[Source records]
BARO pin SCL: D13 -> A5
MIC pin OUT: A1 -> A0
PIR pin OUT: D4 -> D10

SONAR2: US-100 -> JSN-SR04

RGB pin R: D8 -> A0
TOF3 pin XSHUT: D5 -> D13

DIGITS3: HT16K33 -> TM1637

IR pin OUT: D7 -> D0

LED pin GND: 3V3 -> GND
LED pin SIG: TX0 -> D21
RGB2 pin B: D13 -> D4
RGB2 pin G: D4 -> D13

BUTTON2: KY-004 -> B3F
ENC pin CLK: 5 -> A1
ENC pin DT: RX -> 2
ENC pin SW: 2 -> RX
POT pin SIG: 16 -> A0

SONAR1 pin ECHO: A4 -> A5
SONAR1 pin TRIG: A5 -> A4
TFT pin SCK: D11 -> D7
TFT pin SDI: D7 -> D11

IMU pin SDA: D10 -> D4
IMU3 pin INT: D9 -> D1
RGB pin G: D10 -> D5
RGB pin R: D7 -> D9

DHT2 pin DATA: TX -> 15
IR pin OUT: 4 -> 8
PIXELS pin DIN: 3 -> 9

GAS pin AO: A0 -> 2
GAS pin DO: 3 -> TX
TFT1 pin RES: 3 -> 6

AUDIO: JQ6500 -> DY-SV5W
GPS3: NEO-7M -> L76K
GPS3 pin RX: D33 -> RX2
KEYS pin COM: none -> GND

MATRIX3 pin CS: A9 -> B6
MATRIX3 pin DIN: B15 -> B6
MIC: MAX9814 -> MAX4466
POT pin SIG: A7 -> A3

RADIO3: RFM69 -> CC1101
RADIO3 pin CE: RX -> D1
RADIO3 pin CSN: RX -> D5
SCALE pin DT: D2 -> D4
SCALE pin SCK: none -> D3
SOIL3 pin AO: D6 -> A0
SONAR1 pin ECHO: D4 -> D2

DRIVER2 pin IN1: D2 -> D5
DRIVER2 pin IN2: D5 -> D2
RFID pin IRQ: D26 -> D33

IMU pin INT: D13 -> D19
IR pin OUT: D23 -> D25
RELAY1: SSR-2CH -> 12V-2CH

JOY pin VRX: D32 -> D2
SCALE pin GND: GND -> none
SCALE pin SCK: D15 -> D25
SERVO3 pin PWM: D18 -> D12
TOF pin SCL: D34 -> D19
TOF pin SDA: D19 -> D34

**AIM OF THE EXERCISE**.
Report back each line of the entries that holds the string "SCALE".

**REPLY TO THE EXERCISE**.
SCALE pin DT: D2 -> D4
SCALE pin SCK: none -> D3
SCALE pin GND: GND -> none
SCALE pin SCK: D15 -> D25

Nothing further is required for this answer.